→ Action item:
Your job is to reproduce all of the data exactly.

%%

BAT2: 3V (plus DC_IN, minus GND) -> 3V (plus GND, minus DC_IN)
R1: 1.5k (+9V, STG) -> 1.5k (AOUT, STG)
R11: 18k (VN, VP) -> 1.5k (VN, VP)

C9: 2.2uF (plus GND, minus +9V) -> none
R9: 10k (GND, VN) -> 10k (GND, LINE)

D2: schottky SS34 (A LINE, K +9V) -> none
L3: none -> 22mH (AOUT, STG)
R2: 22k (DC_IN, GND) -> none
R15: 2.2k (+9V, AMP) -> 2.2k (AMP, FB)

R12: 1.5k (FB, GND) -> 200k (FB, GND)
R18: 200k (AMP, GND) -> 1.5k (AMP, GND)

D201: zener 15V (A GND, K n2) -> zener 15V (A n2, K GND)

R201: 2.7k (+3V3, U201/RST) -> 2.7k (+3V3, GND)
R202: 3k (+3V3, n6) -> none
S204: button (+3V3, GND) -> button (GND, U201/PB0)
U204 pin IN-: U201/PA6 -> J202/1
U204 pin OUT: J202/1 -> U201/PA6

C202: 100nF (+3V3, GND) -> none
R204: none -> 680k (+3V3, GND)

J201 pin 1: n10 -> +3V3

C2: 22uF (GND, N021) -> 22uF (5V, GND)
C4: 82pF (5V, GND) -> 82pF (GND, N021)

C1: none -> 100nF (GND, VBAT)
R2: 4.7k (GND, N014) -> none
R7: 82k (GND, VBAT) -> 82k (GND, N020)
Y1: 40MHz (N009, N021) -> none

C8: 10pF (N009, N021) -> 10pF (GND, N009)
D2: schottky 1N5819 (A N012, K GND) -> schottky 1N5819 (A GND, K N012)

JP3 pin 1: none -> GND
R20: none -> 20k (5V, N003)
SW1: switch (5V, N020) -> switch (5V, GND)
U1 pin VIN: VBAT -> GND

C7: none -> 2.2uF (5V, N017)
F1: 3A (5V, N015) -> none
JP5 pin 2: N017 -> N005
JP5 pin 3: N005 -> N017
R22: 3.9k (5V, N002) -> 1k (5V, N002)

%%

→ Exercise solution:
BAT2: 3V (plus DC_IN, minus GND) -> 3V (plus GND, minus DC_IN)
R1: 1.5k (+9V, STG) -> 1.5k (AOUT, STG)
R11: 18k (VN, VP) -> 1.5k (VN, VP)

C9: 2.2uF (plus GND, minus +9V) -> none
R9: 10k (GND, VN) -> 10k (GND, LINE)

D2: schottky SS34 (A LINE, K +9V) -> none
L3: none -> 22mH (AOUT, STG)
R2: 22k (DC_IN, GND) -> none
R15: 2.2k (+9V, AMP) -> 2.2k (AMP, FB)

R12: 1.5k (FB, GND) -> 200k (FB, GND)
R18: 200k (AMP, GND) -> 1.5k (AMP, GND)

D201: zener 15V (A GND, K n2) -> zener 15V (A n2, K GND)

R201: 2.7k (+3V3, U201/RST) -> 2.7k (+3V3, GND)
R202: 3k (+3V3, n6) -> none
S204: button (+3V3, GND) -> button (GND, U201/PB0)
U204 pin IN-: U201/PA6 -> J202/1
U204 pin OUT: J202/1 -> U201/PA6

C202: 100nF (+3V3, GND) -> none
R204: none -> 680k (+3V3, GND)

J201 pin 1: n10 -> +3V3

C2: 22uF (GND, N021) -> 22uF (5V, GND)
C4: 82pF (5V, GND) -> 82pF (GND, N021)

C1: none -> 100nF (GND, VBAT)
R2: 4.7k (GND, N014) -> none
R7: 82k (GND, VBAT) -> 82k (GND, N020)
Y1: 40MHz (N009, N021) -> none

C8: 10pF (N009, N021) -> 10pF (GND, N009)
D2: schottky 1N5819 (A N012, K GND) -> schottky 1N5819 (A GND, K N012)

JP3 pin 1: none -> GND
R20: none -> 20k (5V, N003)
SW1: switch (5V, N020) -> switch (5V, GND)
U1 pin VIN: VBAT -> GND

C7: none -> 2.2uF (5V, N017)
F1: 3A (5V, N015) -> none
JP5 pin 2: N017 -> N005
JP5 pin 3: N005 -> N017
R22: 3.9k (5V, N002) -> 1k (5V, N002)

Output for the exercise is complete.